### ACTION ITEM
Using the records below, locate all lines containing "pyramid" and return them.

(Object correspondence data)
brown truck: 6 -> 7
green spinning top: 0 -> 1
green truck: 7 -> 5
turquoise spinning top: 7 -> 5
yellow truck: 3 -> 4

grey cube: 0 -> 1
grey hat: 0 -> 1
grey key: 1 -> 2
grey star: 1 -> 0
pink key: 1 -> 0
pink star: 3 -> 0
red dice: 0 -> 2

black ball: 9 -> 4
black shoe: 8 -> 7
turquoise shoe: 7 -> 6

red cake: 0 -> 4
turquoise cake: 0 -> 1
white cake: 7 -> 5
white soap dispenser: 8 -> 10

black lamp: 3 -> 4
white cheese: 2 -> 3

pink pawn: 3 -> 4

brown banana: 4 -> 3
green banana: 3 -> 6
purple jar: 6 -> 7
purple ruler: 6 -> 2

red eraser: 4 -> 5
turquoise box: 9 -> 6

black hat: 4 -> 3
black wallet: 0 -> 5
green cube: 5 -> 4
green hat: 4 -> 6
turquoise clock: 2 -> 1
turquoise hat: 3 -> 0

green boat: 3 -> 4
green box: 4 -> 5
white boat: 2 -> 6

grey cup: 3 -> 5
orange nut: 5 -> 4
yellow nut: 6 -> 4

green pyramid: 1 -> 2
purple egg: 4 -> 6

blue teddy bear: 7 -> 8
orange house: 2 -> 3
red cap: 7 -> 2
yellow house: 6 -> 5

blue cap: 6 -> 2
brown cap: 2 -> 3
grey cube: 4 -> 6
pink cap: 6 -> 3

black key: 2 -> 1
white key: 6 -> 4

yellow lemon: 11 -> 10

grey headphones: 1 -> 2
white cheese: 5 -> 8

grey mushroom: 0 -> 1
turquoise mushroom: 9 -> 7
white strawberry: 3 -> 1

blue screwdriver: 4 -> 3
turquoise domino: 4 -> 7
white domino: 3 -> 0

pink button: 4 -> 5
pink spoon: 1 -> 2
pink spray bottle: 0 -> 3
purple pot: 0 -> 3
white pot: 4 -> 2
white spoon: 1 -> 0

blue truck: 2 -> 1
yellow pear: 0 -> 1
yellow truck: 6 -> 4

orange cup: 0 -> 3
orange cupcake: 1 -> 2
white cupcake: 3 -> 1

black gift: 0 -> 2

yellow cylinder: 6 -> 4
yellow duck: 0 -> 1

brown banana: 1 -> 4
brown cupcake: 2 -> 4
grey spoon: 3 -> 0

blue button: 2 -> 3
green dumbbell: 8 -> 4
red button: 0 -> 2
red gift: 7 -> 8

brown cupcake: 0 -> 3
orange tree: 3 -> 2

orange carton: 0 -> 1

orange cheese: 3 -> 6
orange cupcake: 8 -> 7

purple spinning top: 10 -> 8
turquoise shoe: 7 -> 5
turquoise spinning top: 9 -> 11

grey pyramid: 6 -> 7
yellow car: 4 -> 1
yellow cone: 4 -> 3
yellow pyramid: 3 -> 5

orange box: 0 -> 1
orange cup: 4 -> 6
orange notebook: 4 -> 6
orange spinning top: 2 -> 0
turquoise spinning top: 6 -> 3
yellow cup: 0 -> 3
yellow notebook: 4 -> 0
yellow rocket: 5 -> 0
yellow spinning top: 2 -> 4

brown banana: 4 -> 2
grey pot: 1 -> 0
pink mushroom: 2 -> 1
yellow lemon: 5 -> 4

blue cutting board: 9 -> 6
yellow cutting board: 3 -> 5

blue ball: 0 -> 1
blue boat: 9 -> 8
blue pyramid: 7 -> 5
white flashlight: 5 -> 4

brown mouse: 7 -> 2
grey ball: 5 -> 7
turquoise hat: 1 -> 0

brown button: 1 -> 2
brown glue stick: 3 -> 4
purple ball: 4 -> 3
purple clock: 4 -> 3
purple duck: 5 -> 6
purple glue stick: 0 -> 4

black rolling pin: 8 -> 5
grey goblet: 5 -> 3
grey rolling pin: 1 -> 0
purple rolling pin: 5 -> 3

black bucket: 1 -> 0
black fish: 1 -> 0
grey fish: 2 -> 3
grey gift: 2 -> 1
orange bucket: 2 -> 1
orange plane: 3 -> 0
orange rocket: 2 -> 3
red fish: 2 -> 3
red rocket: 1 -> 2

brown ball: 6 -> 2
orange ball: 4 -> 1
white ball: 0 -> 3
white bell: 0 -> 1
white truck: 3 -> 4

### YOUR SOLUTION
green pyramid: 1 -> 2
grey pyramid: 6 -> 7
yellow pyramid: 3 -> 5
blue pyramid: 7 -> 5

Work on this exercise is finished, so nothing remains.